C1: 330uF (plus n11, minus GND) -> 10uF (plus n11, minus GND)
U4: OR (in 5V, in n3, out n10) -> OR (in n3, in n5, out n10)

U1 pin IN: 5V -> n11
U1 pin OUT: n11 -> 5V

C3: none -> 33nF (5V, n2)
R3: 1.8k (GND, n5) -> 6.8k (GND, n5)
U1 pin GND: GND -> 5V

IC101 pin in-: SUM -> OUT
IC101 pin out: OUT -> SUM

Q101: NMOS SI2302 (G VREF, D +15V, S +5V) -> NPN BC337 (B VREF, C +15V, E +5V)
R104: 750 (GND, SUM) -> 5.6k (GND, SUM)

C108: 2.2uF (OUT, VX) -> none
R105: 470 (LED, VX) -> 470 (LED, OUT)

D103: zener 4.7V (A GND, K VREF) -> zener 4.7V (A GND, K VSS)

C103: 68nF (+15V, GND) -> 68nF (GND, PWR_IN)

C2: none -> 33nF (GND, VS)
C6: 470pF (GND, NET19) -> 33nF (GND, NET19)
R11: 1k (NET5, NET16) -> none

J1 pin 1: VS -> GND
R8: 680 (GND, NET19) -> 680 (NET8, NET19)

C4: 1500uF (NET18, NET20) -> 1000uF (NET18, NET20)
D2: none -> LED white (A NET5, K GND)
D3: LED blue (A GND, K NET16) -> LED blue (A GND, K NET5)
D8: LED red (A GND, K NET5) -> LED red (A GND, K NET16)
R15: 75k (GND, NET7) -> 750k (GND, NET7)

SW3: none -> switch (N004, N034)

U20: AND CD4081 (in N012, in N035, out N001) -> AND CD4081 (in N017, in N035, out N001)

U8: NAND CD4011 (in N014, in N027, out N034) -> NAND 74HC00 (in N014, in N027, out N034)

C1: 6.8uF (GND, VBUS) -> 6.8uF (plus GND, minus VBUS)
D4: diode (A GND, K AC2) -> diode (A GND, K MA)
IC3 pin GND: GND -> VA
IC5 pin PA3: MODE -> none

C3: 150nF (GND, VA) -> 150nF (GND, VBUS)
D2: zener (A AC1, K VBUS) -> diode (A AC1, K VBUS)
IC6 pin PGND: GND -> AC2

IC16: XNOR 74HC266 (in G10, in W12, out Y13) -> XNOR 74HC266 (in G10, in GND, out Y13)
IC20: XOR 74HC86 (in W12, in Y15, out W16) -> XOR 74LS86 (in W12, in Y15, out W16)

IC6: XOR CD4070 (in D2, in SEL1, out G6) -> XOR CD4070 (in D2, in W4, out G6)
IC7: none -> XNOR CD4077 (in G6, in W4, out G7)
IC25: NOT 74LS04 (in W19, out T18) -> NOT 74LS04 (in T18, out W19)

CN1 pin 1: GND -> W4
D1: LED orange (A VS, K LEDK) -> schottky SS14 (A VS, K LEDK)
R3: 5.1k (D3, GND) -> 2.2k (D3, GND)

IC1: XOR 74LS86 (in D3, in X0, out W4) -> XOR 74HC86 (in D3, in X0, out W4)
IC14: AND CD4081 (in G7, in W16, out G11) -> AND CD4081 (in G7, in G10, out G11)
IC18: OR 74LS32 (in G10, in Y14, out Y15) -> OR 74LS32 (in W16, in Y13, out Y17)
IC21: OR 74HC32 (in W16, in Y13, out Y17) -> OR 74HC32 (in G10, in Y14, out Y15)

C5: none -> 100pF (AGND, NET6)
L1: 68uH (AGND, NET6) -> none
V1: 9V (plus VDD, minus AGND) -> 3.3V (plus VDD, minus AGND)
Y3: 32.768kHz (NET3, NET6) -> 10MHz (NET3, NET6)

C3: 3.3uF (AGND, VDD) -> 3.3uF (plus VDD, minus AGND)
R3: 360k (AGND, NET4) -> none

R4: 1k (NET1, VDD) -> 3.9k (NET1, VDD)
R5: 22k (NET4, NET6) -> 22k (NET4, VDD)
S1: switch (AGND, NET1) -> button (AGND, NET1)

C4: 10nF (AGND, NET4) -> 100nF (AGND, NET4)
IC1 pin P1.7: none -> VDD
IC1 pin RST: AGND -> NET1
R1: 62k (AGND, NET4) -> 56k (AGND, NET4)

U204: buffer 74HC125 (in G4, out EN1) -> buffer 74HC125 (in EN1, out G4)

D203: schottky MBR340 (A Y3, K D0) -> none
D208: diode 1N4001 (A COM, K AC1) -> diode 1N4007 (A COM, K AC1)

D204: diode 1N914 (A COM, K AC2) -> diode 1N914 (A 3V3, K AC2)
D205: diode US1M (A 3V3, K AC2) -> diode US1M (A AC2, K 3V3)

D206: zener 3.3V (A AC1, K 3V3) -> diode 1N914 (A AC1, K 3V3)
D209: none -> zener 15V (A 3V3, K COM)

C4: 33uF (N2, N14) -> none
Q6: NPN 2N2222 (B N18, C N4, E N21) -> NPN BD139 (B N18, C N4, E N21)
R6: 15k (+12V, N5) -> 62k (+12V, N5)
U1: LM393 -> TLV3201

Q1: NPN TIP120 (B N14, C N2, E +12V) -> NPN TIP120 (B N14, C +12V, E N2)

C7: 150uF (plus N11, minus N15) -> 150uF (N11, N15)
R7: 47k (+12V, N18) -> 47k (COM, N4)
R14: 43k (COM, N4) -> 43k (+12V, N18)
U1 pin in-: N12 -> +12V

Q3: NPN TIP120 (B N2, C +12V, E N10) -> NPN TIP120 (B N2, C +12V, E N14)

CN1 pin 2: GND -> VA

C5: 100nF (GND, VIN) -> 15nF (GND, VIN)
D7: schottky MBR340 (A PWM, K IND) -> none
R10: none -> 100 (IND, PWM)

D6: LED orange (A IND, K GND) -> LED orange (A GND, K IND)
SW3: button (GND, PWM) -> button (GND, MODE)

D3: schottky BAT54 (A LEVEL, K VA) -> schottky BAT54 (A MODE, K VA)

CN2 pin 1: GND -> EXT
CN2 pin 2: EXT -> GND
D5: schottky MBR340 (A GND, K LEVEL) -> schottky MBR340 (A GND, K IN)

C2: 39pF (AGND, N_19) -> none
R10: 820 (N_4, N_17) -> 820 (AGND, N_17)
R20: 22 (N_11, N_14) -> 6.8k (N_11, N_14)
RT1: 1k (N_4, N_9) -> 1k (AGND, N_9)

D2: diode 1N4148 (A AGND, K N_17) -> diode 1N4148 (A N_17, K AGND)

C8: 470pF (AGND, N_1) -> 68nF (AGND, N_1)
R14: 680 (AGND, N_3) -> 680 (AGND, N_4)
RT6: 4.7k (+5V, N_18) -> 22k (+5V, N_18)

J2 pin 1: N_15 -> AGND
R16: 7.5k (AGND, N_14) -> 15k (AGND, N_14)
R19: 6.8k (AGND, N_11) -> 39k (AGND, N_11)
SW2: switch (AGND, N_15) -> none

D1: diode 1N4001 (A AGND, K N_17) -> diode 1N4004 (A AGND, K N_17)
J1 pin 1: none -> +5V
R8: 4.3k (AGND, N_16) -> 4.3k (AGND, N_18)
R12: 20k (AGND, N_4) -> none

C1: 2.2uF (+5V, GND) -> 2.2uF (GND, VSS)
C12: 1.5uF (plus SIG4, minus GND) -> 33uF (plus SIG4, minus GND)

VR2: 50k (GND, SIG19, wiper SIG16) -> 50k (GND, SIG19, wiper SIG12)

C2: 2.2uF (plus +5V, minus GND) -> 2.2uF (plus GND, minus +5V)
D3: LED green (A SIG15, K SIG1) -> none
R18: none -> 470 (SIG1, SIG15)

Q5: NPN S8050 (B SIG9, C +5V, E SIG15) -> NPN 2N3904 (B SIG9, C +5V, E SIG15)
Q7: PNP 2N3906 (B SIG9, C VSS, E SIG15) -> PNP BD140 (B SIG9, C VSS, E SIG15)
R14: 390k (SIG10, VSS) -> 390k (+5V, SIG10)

········

**TASK REQUIREMENTS**: Your response should hold the lines from the first line of the entries above through the line with "Q101: NMOS SI2302", each retyped exactly, and nothing else.

**OUTPUT OF THE EXERCISE**:
C1: 330uF (plus n11, minus GND) -> 10uF (plus n11, minus GND)
U4: OR (in 5V, in n3, out n10) -> OR (in n3, in n5, out n10)

U1 pin IN: 5V -> n11
U1 pin OUT: n11 -> 5V

C3: none -> 33nF (5V, n2)
R3: 1.8k (GND, n5) -> 6.8k (GND, n5)
U1 pin GND: GND -> 5V

IC101 pin in-: SUM -> OUT
IC101 pin out: OUT -> SUM

Q101: NMOS SI2302 (G VREF, D +15V, S +5V) -> NPN BC337 (B VREF, C +15V, E +5V)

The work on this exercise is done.